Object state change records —

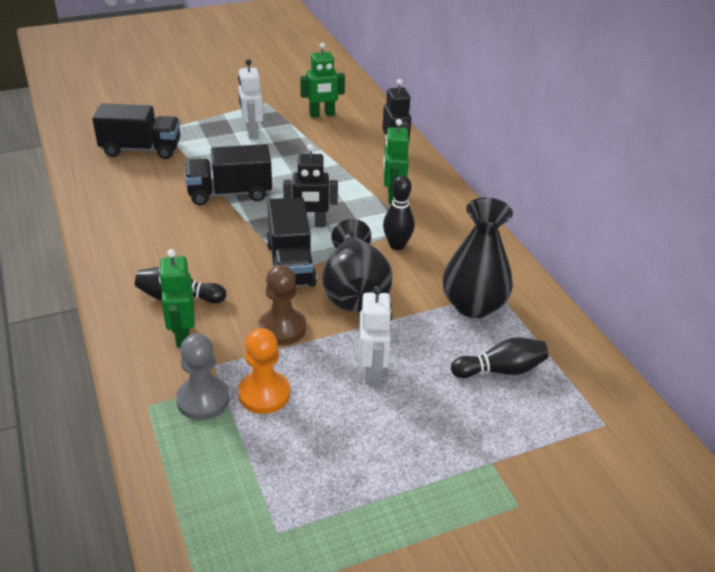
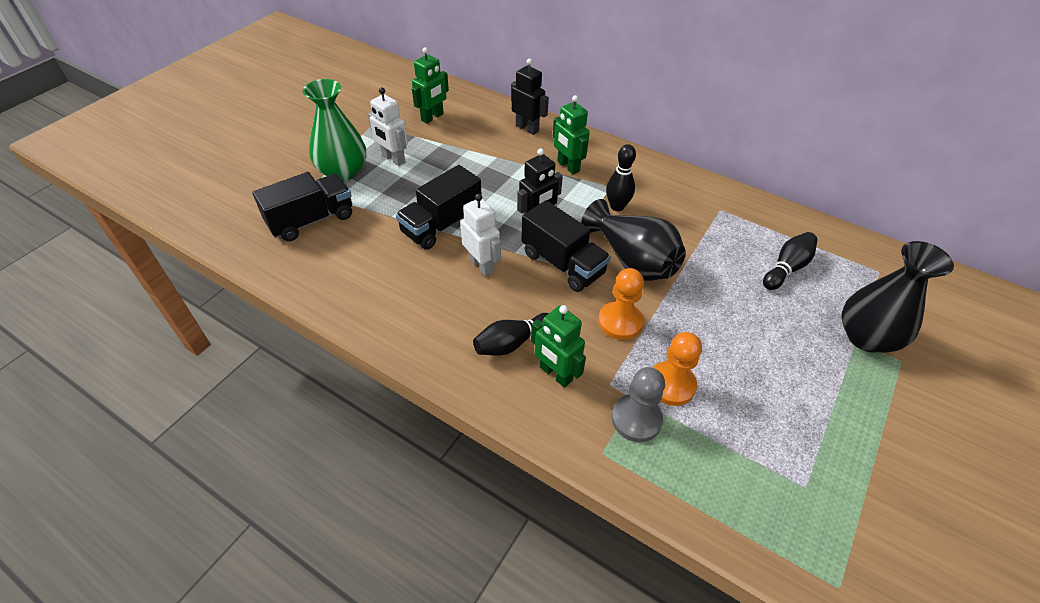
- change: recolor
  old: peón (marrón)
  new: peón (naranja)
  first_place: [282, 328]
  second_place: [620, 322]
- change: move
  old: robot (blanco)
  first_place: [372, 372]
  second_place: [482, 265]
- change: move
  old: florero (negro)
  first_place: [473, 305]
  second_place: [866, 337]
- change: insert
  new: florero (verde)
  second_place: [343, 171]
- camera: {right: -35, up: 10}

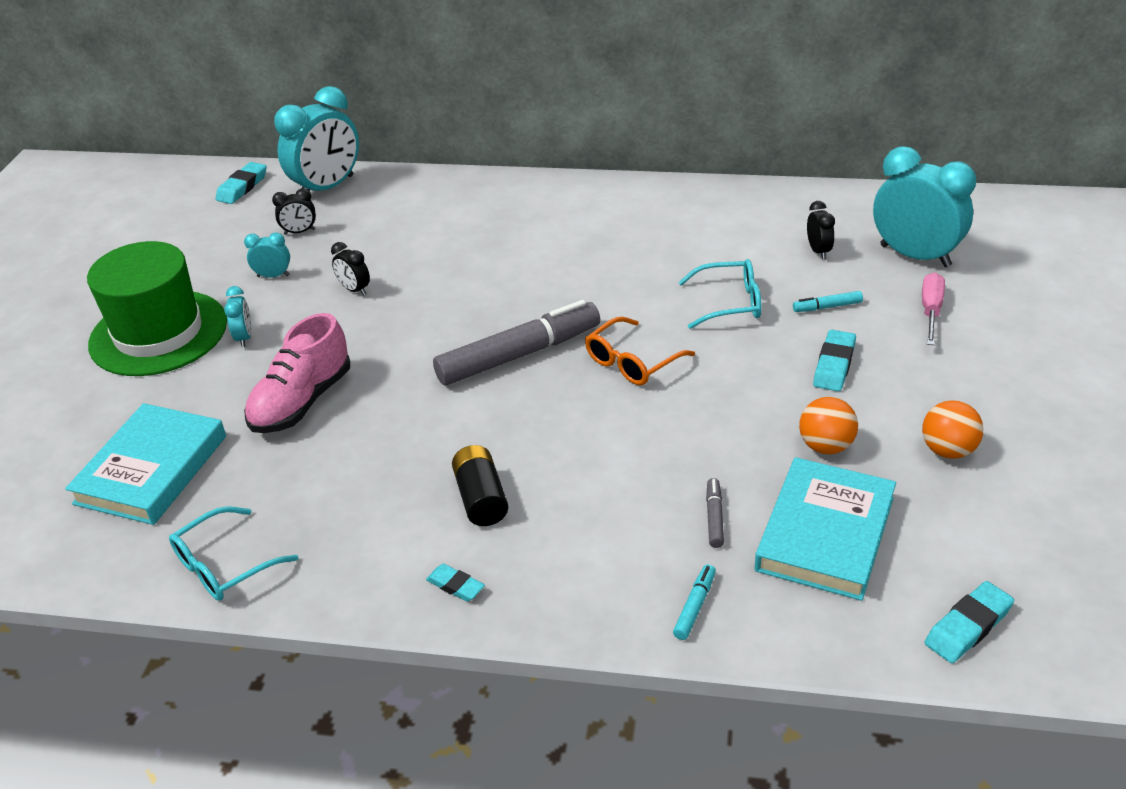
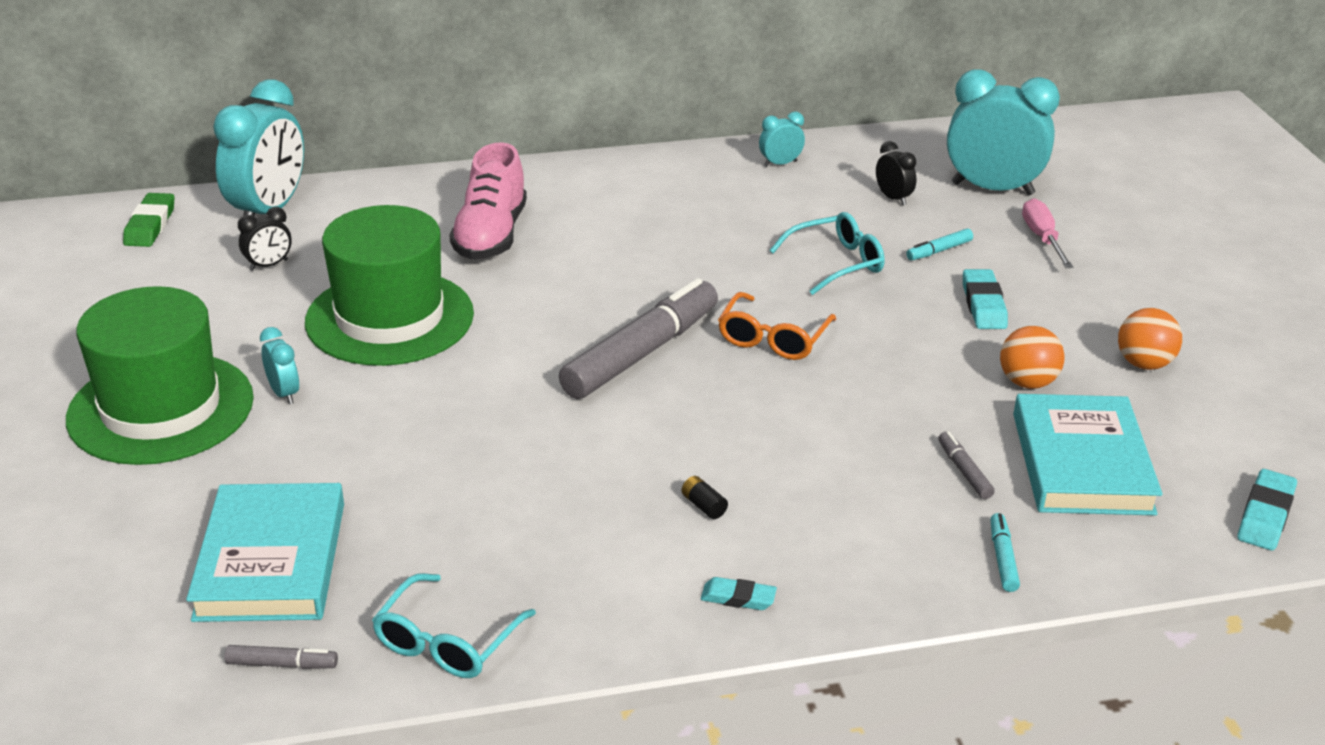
- change: recolor
  old: goma de borrar (turquesa)
  new: goma de borrar (verde)
  first_place: [242, 187]
  second_place: [150, 225]
- change: move
  old: despertador (turquesa)
  first_place: [273, 276]
  second_place: [780, 164]
- change: move
  old: zapato (rosa)
  first_place: [302, 402]
  second_place: [491, 235]
- change: replace
  old: despertador (negro)
  new: sombrero (verde)
  first_place: [354, 290]
  second_place: [389, 318]
- change: resize
  old: pila (negro)
  first_place: [481, 498]
  second_place: [703, 506]
  factor: 0.5
- change: insert
  new: rotulador (gris)
  second_place: [282, 664]
- camera: {right: -25, up: -5}

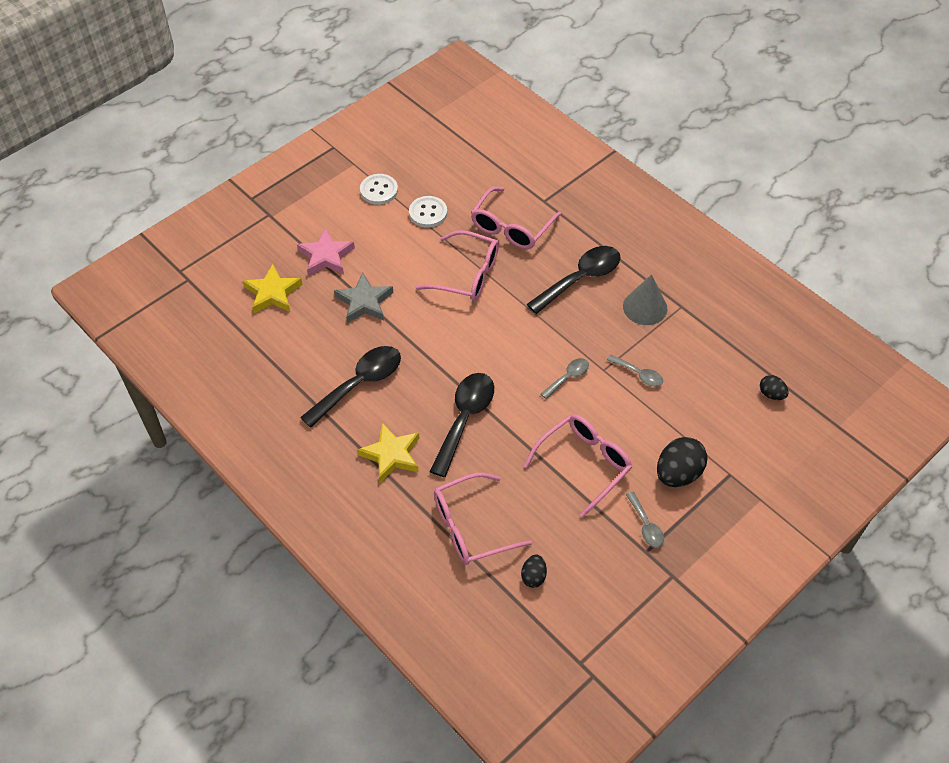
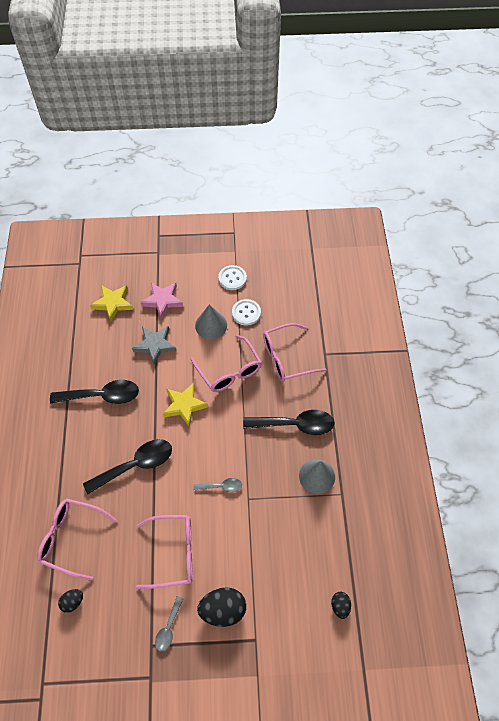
- change: move
  old: estrella (amarillo)
  first_place: [391, 455]
  second_place: [184, 405]
- change: delete
  old: cuchara (gris)
  first_place: [638, 374]
- change: insert
  new: cono (gris)
  second_place: [211, 325]
- camera: {right: 40, up: 5}

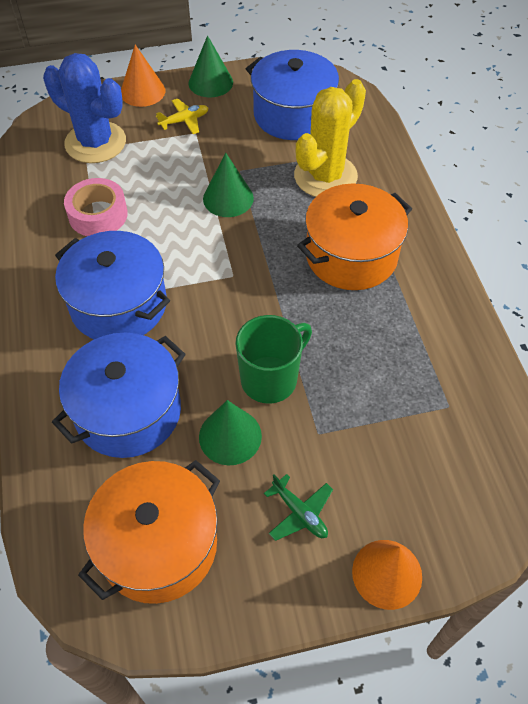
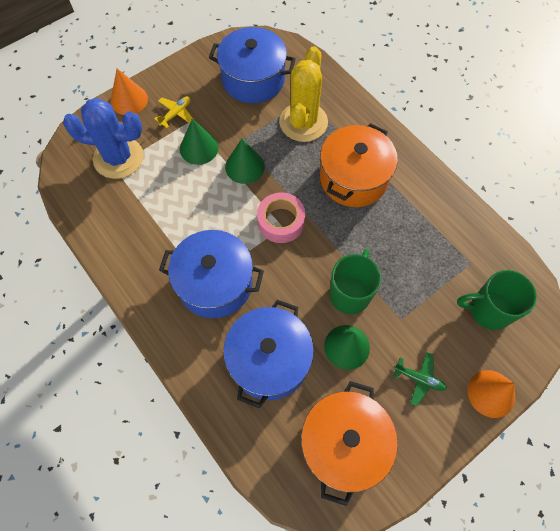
- change: move
  old: cinta adhesiva (rosa)
  first_place: [98, 215]
  second_place: [281, 222]
- change: move
  old: cono (verde)
  first_place: [210, 82]
  second_place: [199, 148]
- change: insert
  new: taza (verde)
  second_place: [488, 310]
- camera: {right: -25, up: 10}

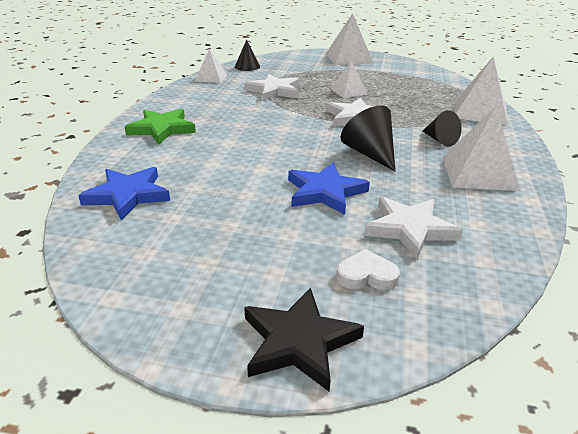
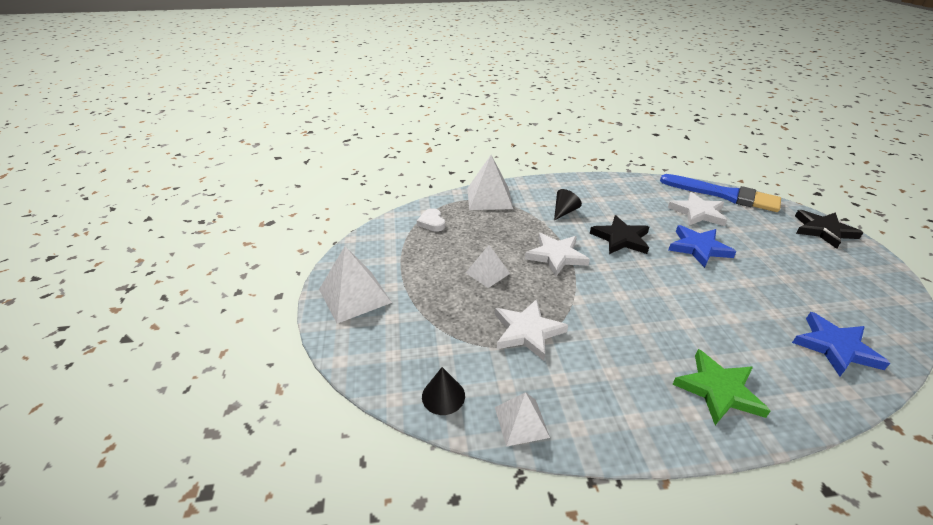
- change: move
  old: corazón (blanco)
  first_place: [366, 275]
  second_place: [432, 222]
- change: replace
  old: cono (negro)
  new: estrella (negro)
  first_place: [370, 154]
  second_place: [621, 238]
- change: delete
  old: pirámide (blanco)
  first_place: [479, 173]
- change: insert
  new: pincel (azul)
  second_place: [724, 195]
- camera: {right: -110, up: 5}

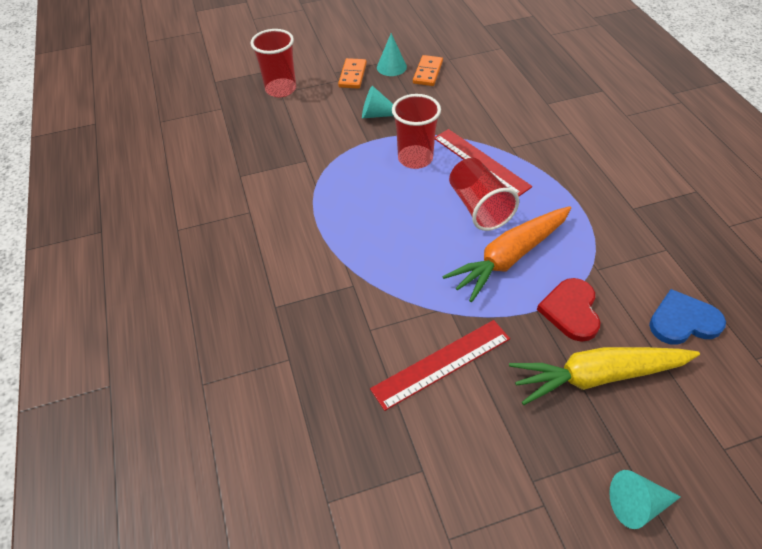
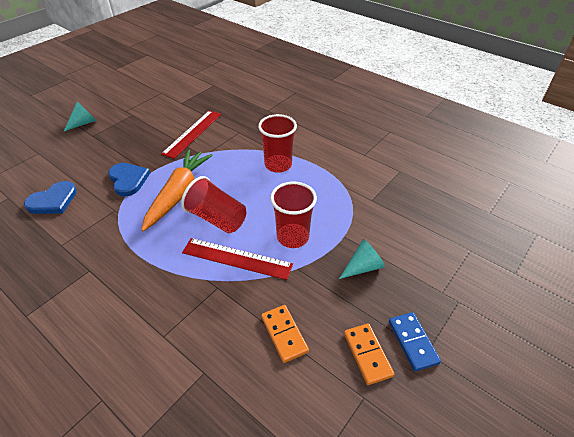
- change: move
  old: vaso (rojo)
  first_place: [281, 89]
  second_place: [278, 165]
- change: move
  old: ficha de dominó (naranja)
  first_place: [352, 75]
  second_place: [284, 334]
- change: replace
  old: cono (turquesa)
  new: ficha de dominó (azul)
  first_place: [391, 67]
  second_place: [413, 342]
- change: delete
  old: zanahoria (amarillo)
  first_place: [598, 376]
- change: recolor
  old: corazón (rojo)
  new: corazón (azul)
  first_place: [571, 311]
  second_place: [128, 180]
- camera: {right: 145, up: -5}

TASK REQUIREMENTS —
In your copy of the entries above, keep the text exact and leave out the pictures.

ANSWER BOX —
- change: recolor
  old: peón (marrón)
  new: peón (naranja)
  first_place: [282, 328]
  second_place: [620, 322]
- change: move
  old: robot (blanco)
  first_place: [372, 372]
  second_place: [482, 265]
- change: move
  old: florero (negro)
  first_place: [473, 305]
  second_place: [866, 337]
- change: insert
  new: florero (verde)
  second_place: [343, 171]
- camera: {right: -35, up: 10}

- change: recolor
  old: goma de borrar (turquesa)
  new: goma de borrar (verde)
  first_place: [242, 187]
  second_place: [150, 225]
- change: move
  old: despertador (turquesa)
  first_place: [273, 276]
  second_place: [780, 164]
- change: move
  old: zapato (rosa)
  first_place: [302, 402]
  second_place: [491, 235]
- change: replace
  old: despertador (negro)
  new: sombrero (verde)
  first_place: [354, 290]
  second_place: [389, 318]
- change: resize
  old: pila (negro)
  first_place: [481, 498]
  second_place: [703, 506]
  factor: 0.5
- change: insert
  new: rotulador (gris)
  second_place: [282, 664]
- camera: {right: -25, up: -5}

- change: move
  old: estrella (amarillo)
  first_place: [391, 455]
  second_place: [184, 405]
- change: delete
  old: cuchara (gris)
  first_place: [638, 374]
- change: insert
  new: cono (gris)
  second_place: [211, 325]
- camera: {right: 40, up: 5}

- change: move
  old: cinta adhesiva (rosa)
  first_place: [98, 215]
  second_place: [281, 222]
- change: move
  old: cono (verde)
  first_place: [210, 82]
  second_place: [199, 148]
- change: insert
  new: taza (verde)
  second_place: [488, 310]
- camera: {right: -25, up: 10}

- change: move
  old: corazón (blanco)
  first_place: [366, 275]
  second_place: [432, 222]
- change: replace
  old: cono (negro)
  new: estrella (negro)
  first_place: [370, 154]
  second_place: [621, 238]
- change: delete
  old: pirámide (blanco)
  first_place: [479, 173]
- change: insert
  new: pincel (azul)
  second_place: [724, 195]
- camera: {right: -110, up: 5}

- change: move
  old: vaso (rojo)
  first_place: [281, 89]
  second_place: [278, 165]
- change: move
  old: ficha de dominó (naranja)
  first_place: [352, 75]
  second_place: [284, 334]
- change: replace
  old: cono (turquesa)
  new: ficha de dominó (azul)
  first_place: [391, 67]
  second_place: [413, 342]
- change: delete
  old: zanahoria (amarillo)
  first_place: [598, 376]
- change: recolor
  old: corazón (rojo)
  new: corazón (azul)
  first_place: [571, 311]
  second_place: [128, 180]
- camera: {right: 145, up: -5}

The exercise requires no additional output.